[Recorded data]
╔══

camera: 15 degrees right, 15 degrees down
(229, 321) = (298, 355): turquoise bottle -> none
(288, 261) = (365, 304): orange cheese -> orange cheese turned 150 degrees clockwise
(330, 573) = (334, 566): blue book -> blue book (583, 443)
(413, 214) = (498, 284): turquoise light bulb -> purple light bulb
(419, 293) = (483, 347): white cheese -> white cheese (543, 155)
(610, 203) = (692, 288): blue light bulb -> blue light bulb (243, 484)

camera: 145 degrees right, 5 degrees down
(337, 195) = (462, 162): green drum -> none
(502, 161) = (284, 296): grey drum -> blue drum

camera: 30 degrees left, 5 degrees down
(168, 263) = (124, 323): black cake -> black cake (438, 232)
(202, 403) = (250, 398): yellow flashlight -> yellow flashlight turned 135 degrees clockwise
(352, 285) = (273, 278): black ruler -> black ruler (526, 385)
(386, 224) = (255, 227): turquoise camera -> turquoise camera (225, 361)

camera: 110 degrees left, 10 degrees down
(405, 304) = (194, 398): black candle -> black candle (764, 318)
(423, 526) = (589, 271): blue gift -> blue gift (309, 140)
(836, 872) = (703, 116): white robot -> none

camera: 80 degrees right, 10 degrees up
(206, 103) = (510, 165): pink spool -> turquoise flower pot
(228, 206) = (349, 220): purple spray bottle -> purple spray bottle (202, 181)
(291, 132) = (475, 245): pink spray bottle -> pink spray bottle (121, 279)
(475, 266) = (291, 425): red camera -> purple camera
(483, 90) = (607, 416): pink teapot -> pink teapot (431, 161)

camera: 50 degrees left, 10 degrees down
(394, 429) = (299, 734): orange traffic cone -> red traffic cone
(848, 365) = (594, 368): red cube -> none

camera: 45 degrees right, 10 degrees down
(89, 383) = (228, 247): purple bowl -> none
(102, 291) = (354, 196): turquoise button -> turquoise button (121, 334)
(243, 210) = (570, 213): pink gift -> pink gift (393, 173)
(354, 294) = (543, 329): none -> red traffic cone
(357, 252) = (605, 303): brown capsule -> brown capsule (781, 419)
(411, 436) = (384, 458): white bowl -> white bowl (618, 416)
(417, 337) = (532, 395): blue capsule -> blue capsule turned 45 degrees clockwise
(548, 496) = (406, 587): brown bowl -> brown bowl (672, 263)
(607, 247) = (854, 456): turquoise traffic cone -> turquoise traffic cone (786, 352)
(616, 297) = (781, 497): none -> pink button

╚══

## WHAT YOU HAVE TO DO
Copy each line above that contains the string "bowl".

## ANSWER BOX
(89, 383) = (228, 247): purple bowl -> none
(411, 436) = (384, 458): white bowl -> white bowl (618, 416)
(548, 496) = (406, 587): brown bowl -> brown bowl (672, 263)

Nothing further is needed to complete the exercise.